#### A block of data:
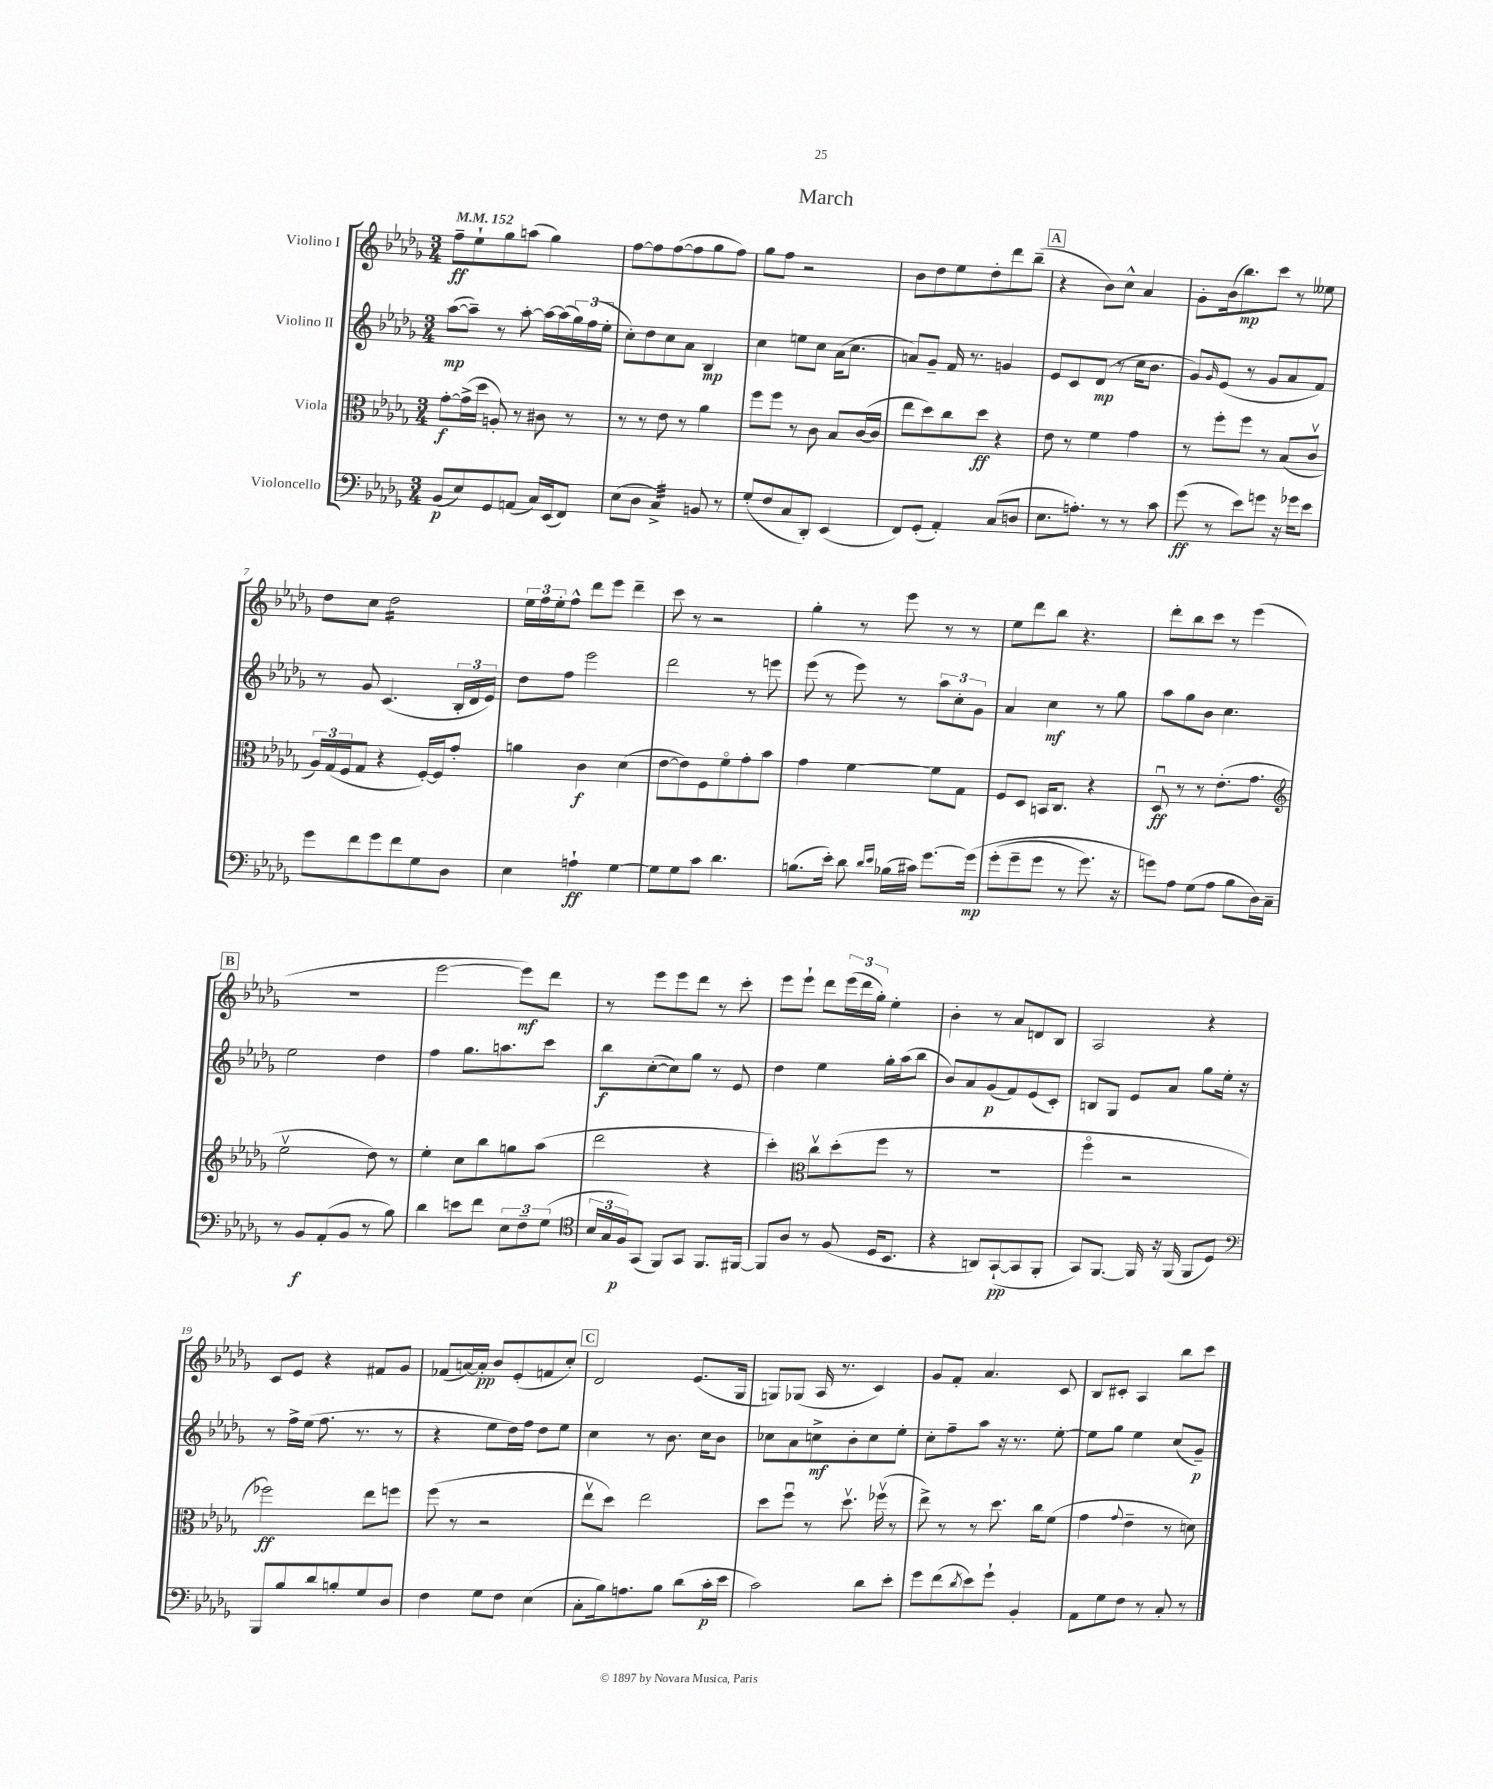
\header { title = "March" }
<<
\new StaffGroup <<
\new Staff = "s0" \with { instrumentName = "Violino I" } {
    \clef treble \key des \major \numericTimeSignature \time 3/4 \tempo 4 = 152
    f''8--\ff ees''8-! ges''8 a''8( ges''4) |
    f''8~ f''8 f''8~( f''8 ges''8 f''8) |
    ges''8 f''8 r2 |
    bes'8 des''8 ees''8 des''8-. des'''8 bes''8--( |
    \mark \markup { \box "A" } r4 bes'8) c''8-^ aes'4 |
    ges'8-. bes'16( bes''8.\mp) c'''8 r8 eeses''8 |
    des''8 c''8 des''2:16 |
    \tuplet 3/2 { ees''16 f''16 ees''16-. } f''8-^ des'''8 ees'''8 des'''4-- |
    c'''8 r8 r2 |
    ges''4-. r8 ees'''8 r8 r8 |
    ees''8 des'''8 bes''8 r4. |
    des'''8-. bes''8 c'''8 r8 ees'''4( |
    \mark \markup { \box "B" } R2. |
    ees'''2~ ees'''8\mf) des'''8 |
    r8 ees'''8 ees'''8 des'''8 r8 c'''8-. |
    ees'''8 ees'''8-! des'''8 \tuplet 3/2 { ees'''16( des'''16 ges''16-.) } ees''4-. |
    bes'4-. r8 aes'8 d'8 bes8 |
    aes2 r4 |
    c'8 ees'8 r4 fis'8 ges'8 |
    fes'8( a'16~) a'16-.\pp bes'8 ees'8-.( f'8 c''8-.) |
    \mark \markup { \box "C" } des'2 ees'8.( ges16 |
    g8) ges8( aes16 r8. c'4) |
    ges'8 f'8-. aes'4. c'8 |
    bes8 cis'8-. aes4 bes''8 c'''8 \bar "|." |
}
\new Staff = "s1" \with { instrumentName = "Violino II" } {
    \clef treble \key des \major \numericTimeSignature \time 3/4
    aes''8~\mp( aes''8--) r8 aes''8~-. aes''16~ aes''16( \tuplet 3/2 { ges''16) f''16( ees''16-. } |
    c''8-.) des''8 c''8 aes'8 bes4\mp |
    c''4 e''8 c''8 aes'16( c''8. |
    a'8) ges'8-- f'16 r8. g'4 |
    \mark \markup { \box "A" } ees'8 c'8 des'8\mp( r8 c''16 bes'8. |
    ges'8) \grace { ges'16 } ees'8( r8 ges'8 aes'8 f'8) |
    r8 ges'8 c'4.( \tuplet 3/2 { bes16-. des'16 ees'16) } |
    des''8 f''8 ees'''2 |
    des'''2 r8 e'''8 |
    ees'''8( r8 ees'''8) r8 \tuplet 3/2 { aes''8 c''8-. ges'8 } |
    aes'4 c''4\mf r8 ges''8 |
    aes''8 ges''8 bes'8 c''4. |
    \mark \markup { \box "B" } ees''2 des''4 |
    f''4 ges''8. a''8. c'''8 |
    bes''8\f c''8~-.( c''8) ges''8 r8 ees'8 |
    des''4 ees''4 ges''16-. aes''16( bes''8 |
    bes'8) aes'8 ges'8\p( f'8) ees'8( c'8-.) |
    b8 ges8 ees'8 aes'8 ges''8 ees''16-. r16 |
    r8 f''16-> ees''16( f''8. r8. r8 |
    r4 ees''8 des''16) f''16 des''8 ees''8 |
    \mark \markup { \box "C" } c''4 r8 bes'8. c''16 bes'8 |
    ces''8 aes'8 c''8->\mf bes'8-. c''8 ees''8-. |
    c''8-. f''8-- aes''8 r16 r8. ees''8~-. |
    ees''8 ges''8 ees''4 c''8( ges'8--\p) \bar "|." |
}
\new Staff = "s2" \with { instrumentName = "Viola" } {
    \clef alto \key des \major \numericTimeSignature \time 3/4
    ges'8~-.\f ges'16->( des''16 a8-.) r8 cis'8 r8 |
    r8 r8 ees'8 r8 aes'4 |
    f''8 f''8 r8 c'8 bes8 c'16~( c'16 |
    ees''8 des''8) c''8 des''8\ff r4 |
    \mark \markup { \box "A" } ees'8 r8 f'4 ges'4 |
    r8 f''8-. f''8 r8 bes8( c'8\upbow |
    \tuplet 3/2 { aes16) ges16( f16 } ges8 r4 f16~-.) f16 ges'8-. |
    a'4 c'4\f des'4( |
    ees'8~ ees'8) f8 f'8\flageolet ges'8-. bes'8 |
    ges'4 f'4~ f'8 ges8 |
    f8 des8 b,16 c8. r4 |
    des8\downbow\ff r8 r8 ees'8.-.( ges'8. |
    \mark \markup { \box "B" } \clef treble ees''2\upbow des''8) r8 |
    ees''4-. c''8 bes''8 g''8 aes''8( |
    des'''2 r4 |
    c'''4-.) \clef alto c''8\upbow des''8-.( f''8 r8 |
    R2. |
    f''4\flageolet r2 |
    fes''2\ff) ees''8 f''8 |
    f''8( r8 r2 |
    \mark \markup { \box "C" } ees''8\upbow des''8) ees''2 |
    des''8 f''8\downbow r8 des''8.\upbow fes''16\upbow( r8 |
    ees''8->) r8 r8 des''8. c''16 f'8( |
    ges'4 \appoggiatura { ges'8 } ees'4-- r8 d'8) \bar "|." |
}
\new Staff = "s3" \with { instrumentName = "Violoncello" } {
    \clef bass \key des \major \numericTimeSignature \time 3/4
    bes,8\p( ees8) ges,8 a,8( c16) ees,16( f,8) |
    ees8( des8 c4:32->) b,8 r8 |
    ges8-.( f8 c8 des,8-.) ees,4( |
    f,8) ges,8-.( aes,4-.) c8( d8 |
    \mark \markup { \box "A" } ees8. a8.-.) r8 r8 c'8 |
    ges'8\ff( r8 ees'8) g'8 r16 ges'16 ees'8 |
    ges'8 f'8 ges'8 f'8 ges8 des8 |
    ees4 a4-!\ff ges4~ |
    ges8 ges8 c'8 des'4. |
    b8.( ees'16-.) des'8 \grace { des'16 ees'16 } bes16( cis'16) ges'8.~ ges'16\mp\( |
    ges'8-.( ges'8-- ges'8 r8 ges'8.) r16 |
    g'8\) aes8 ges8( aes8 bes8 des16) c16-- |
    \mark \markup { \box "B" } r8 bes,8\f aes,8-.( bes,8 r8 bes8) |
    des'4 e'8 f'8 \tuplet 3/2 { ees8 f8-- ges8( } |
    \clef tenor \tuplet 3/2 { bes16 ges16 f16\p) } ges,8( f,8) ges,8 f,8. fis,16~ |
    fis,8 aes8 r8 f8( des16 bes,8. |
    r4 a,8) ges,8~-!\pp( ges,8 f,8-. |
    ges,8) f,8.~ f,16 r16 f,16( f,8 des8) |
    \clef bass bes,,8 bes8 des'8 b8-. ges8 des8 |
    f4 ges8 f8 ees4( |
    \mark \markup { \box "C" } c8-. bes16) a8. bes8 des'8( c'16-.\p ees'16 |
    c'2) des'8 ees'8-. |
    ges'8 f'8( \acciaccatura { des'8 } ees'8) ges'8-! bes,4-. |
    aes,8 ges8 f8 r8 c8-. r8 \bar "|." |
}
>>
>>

* * *

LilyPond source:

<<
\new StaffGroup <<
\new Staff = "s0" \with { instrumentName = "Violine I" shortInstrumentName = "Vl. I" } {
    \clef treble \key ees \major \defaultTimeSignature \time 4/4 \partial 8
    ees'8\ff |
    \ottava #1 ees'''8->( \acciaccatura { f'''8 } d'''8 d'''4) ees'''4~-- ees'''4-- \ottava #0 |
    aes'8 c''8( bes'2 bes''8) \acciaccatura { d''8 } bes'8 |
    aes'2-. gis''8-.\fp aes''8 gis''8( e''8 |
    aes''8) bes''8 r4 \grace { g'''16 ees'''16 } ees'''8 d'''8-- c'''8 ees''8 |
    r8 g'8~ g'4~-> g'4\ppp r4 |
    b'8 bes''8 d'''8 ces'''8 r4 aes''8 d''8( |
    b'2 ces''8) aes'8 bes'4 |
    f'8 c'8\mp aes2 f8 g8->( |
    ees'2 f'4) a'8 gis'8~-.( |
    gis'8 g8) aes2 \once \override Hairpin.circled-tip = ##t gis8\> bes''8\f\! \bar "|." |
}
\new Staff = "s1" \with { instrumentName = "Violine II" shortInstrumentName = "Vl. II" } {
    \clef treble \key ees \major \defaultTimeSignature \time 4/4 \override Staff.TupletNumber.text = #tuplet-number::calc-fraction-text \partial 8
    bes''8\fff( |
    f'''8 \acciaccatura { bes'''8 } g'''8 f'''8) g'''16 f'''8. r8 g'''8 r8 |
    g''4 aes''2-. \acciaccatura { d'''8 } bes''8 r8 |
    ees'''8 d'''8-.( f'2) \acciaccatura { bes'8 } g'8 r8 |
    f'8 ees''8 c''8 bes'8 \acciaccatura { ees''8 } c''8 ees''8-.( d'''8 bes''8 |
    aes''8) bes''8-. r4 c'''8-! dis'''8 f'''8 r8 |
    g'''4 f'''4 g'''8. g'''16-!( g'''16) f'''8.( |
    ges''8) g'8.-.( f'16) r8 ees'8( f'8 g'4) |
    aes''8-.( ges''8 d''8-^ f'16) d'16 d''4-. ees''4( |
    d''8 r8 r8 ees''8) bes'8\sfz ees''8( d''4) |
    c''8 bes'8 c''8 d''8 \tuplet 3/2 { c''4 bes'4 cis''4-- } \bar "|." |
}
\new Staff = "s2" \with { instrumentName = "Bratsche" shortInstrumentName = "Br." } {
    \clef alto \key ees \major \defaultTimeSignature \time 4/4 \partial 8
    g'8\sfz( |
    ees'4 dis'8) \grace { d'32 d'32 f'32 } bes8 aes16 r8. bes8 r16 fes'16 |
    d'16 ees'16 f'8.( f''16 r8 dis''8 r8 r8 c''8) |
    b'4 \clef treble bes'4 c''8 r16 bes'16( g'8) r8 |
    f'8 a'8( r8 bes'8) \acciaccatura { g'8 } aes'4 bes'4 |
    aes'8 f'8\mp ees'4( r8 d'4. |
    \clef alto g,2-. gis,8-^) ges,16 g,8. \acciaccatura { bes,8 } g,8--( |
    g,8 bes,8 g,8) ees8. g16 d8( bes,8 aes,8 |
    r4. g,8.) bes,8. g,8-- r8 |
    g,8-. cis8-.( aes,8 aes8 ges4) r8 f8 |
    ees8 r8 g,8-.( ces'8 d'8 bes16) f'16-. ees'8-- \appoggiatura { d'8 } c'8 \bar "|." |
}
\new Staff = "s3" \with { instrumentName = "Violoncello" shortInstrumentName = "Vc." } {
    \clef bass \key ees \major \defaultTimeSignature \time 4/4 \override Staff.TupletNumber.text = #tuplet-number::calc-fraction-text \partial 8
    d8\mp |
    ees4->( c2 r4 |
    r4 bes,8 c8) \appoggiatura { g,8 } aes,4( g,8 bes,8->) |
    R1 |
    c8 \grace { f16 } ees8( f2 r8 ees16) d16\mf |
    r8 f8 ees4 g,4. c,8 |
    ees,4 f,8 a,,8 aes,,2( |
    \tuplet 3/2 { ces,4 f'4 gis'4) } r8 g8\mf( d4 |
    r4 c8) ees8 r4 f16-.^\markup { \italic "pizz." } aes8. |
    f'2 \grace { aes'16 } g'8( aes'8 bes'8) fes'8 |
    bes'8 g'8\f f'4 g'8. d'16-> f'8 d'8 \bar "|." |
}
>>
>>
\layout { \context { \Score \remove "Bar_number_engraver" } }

#### Problem description:
Filter the records above down to the lines containing the string "defaultTimeSignature". Letter case matters when matching.

#### Solution to the problem:
    \clef treble \key ees \major \defaultTimeSignature \time 4/4 \partial 8
    \clef treble \key ees \major \defaultTimeSignature \time 4/4 \override Staff.TupletNumber.text = #tuplet-number::calc-fraction-text \partial 8
    \clef alto \key ees \major \defaultTimeSignature \time 4/4 \partial 8
    \clef bass \key ees \major \defaultTimeSignature \time 4/4 \override Staff.TupletNumber.text = #tuplet-number::calc-fraction-text \partial 8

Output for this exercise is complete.